Assignment:
From the entries below, pull out each line where "MATRIX" appears.

[Itemized modification records]
== Segment start ==
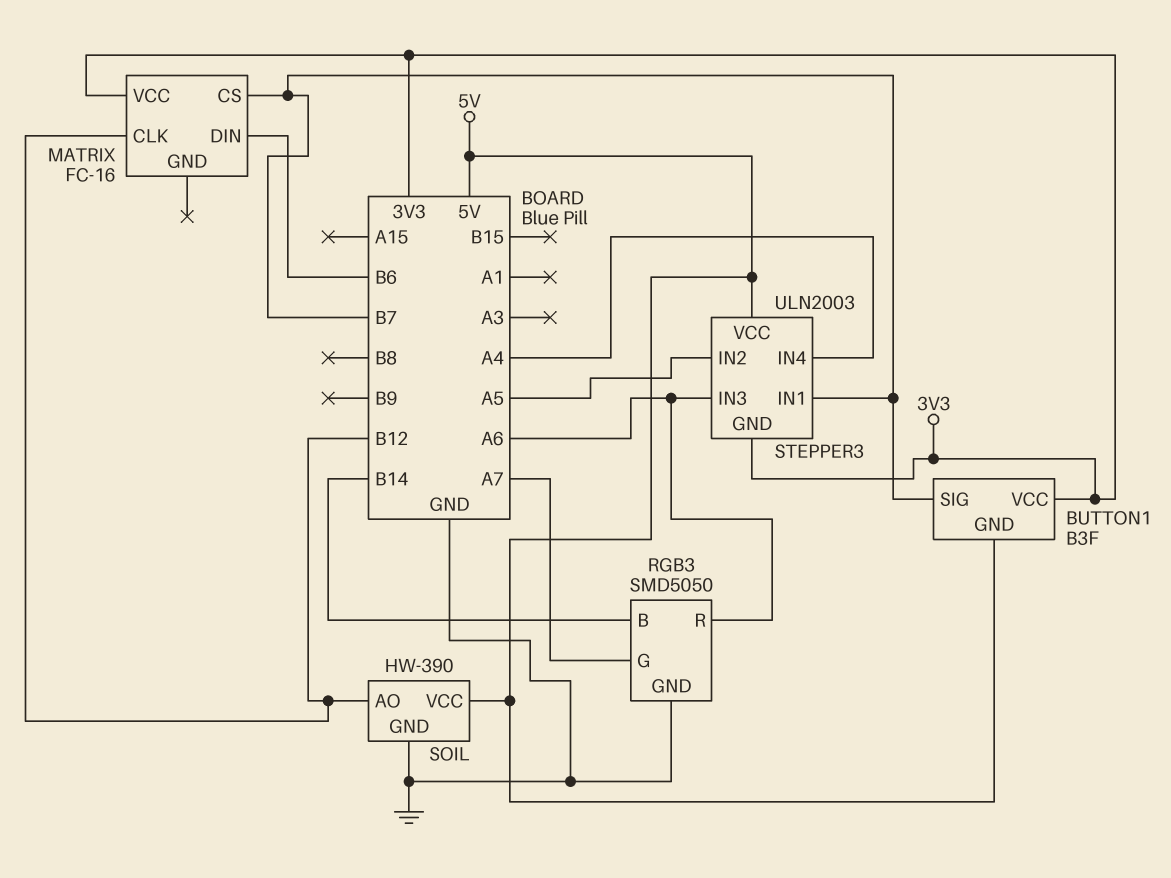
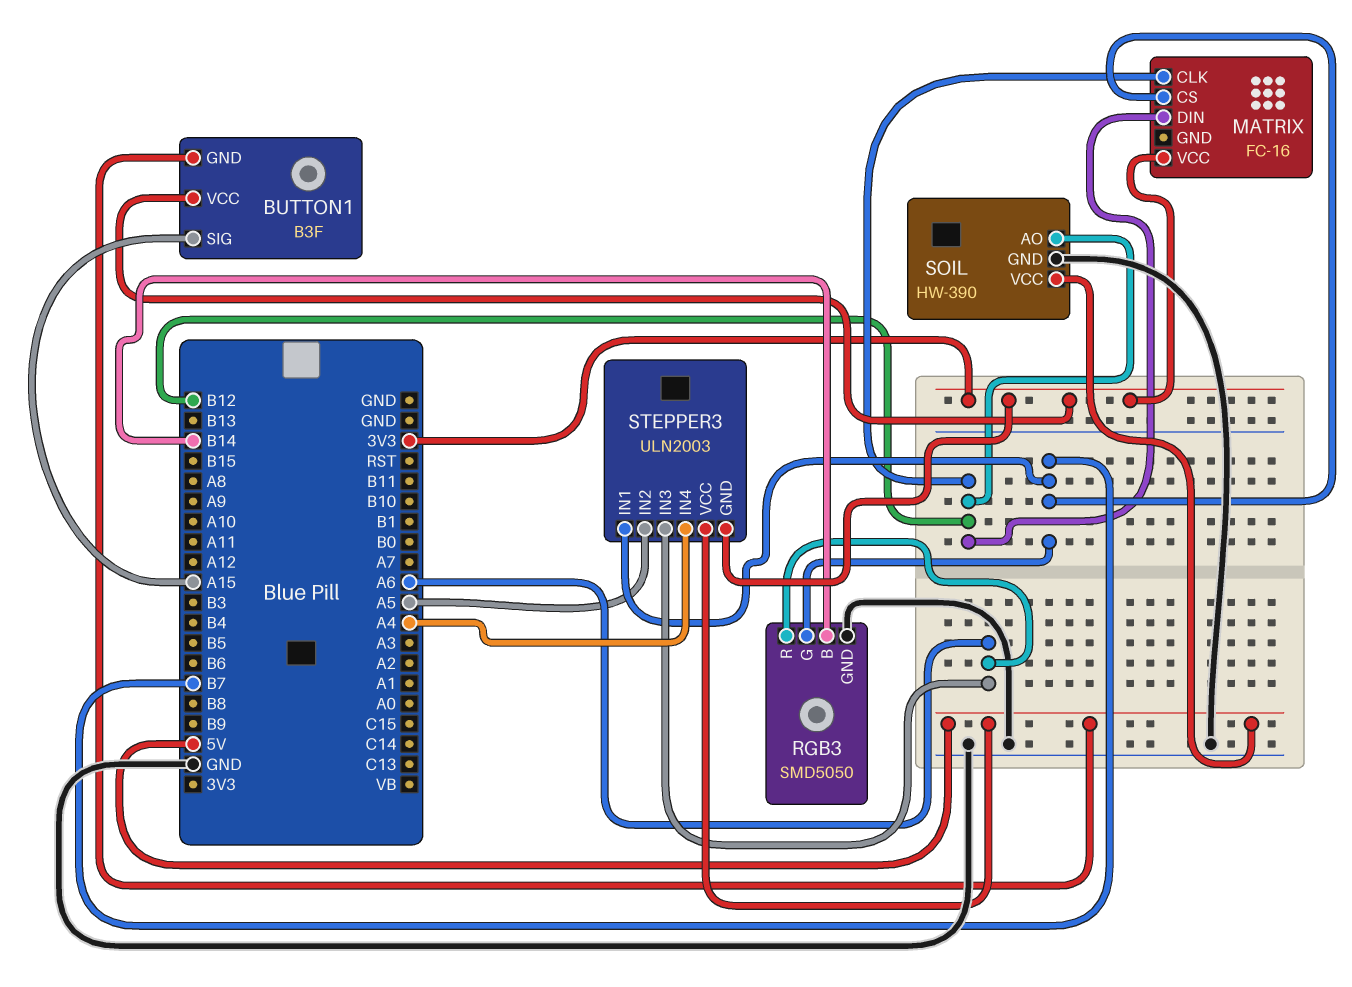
BUTTON1 pin SIG: B7 -> A15
MATRIX pin DIN: B6 -> B12
RGB3 pin G: A7 -> B7

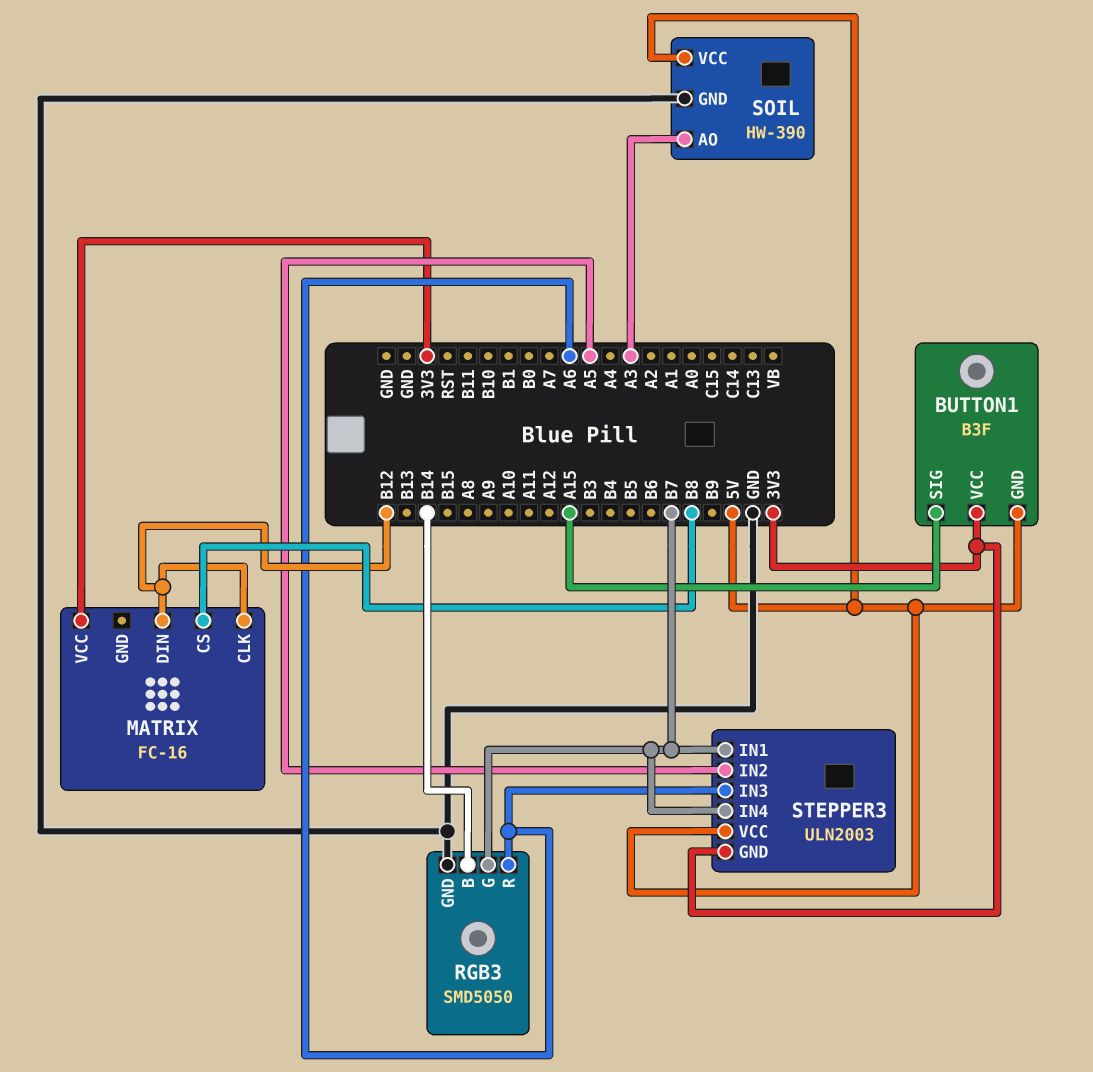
MATRIX pin CS: B7 -> B8
SOIL pin AO: B12 -> A3
STEPPER3 pin IN4: A4 -> B7

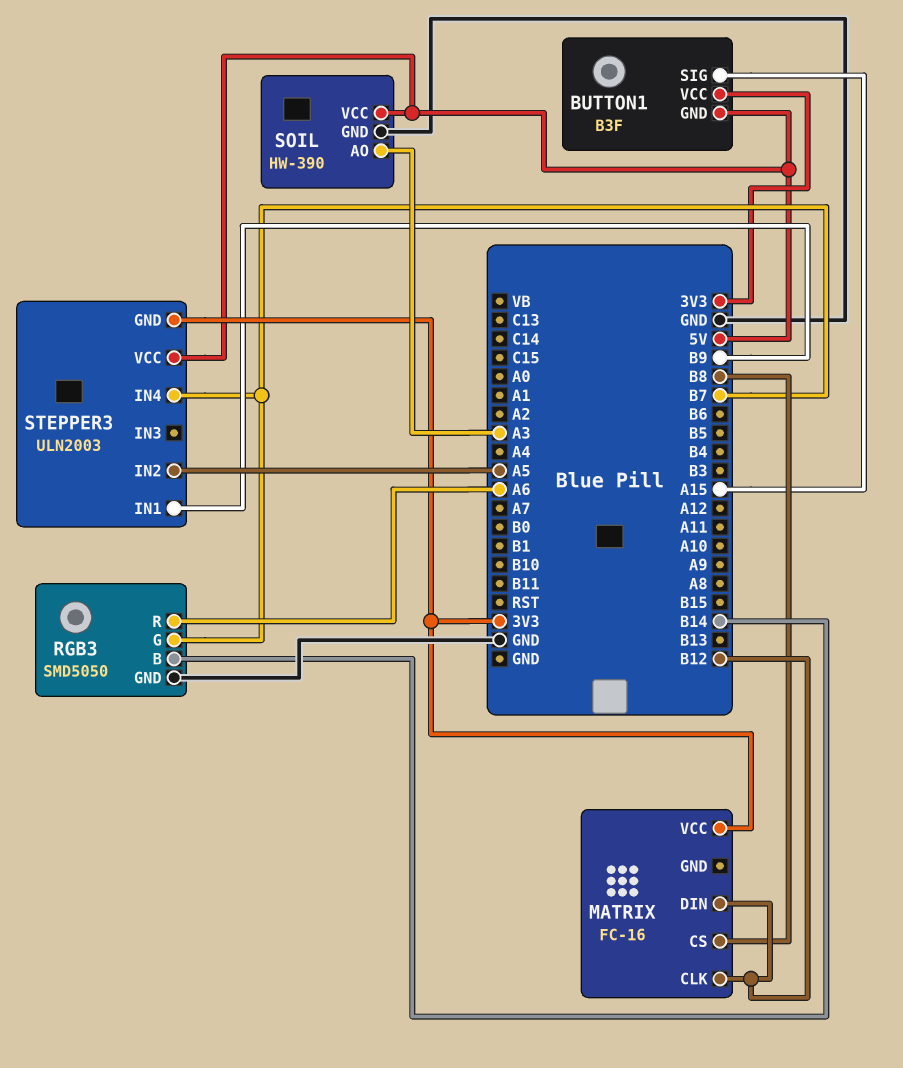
STEPPER3 pin IN1: B7 -> B9
STEPPER3 pin IN3: A6 -> none

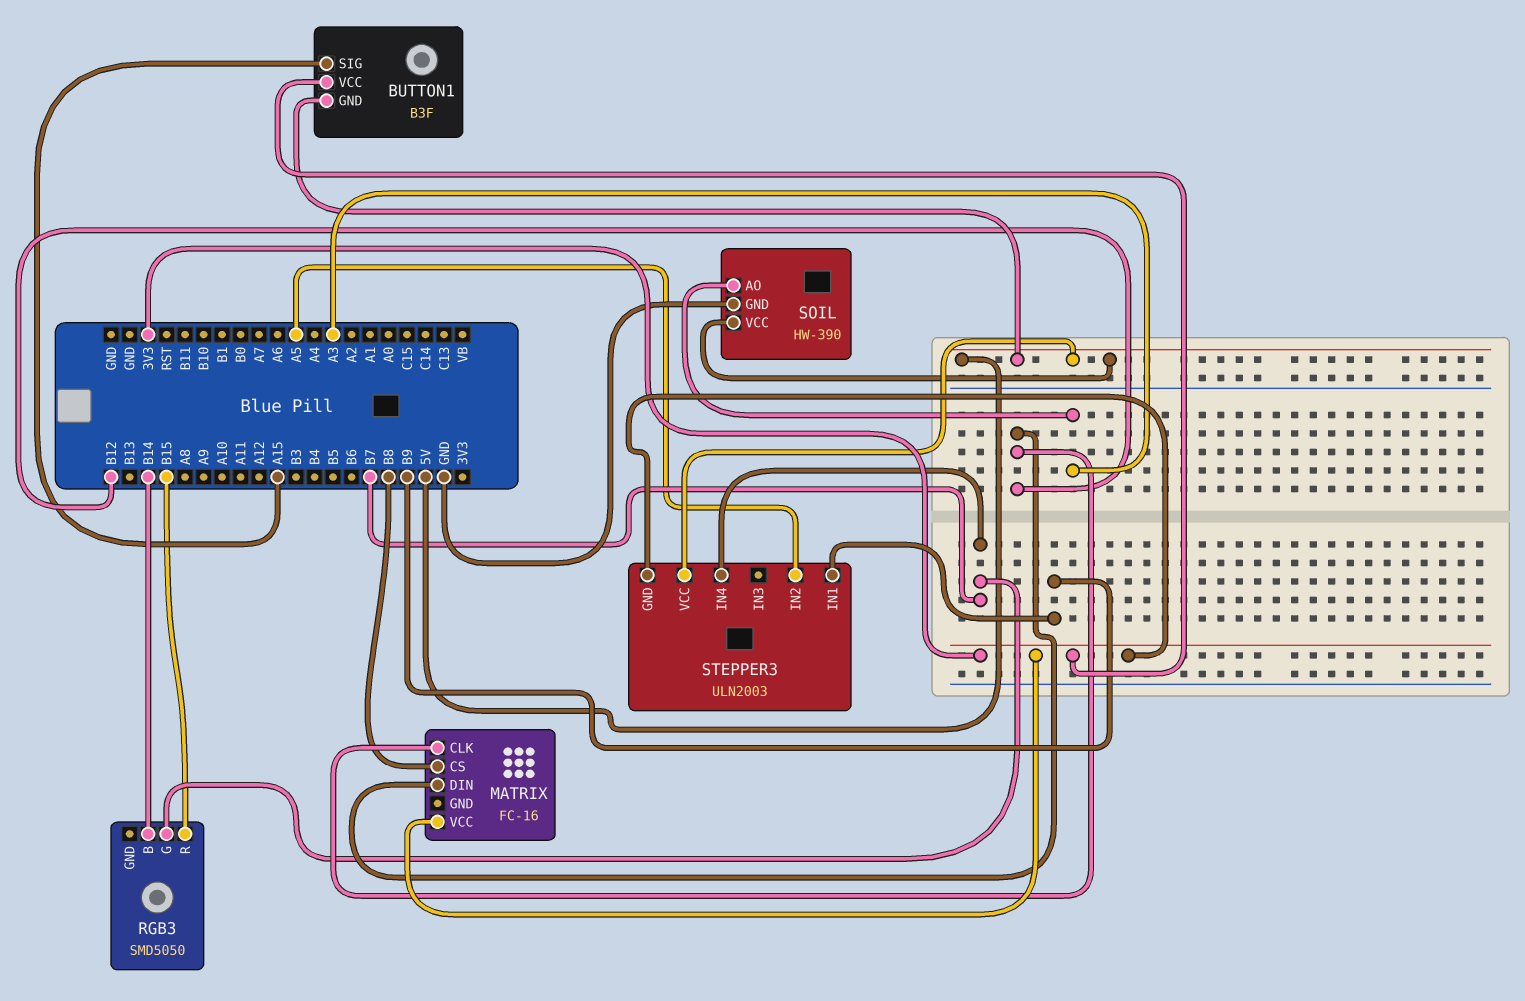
RGB3 pin GND: GND -> none
RGB3 pin R: A6 -> B15

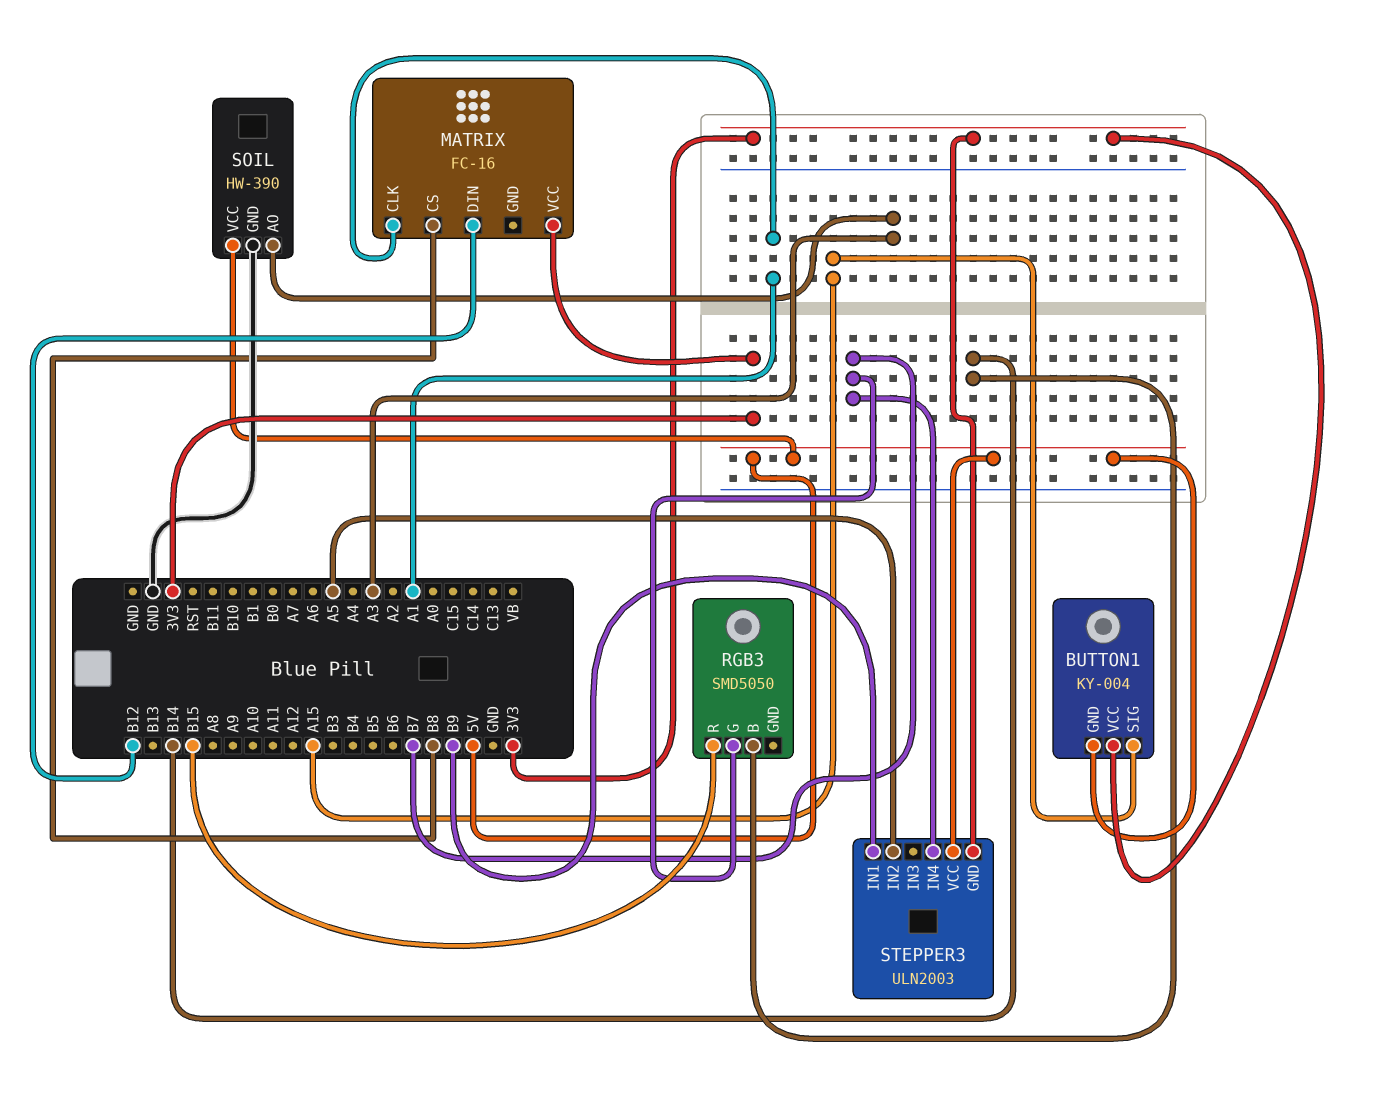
BUTTON1: B3F -> KY-004
MATRIX pin CLK: B12 -> A1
== Segment end ==
Reply:
MATRIX pin DIN: B6 -> B12
MATRIX pin CS: B7 -> B8
MATRIX pin CLK: B12 -> A1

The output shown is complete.